# GIVEN INFORMATION

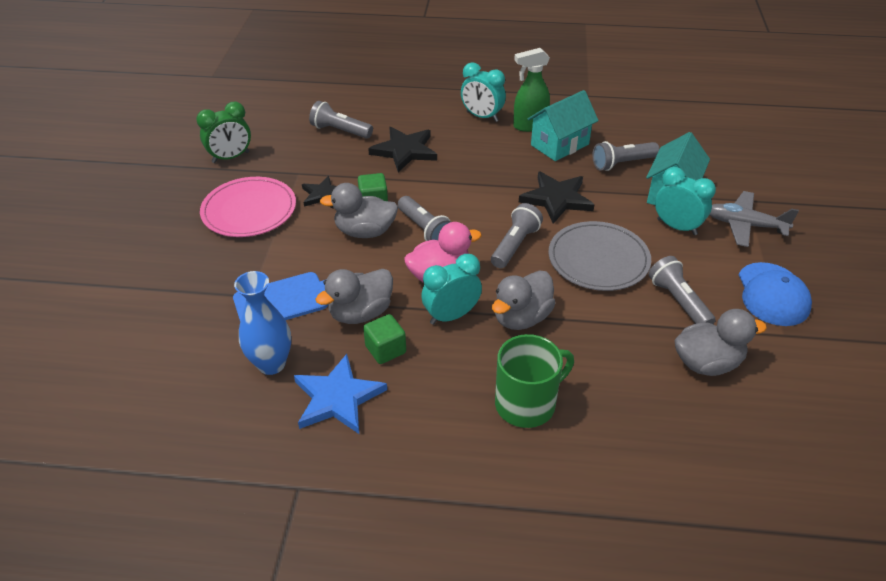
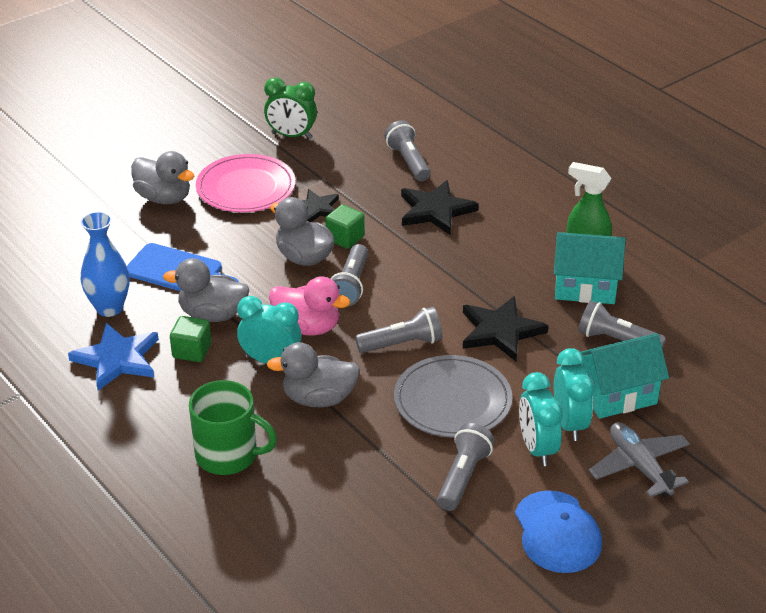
camera: 45 degrees right, 5 degrees down
(482, 117) = (554, 220): turquoise clock -> turquoise clock (537, 449)
(707, 363) = (405, 533): grey duck -> grey duck (164, 198)
(772, 294) = (557, 532): blue cap -> blue cap turned 60 degrees counterclockwise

# PROBLEM REQUIREMENTS
If pictures appear in the data, do not print them; repeat the rest exactly.

# PROBLEM SOLUTION
camera: 45 degrees right, 5 degrees down
(482, 117) = (554, 220): turquoise clock -> turquoise clock (537, 449)
(707, 363) = (405, 533): grey duck -> grey duck (164, 198)
(772, 294) = (557, 532): blue cap -> blue cap turned 60 degrees counterclockwise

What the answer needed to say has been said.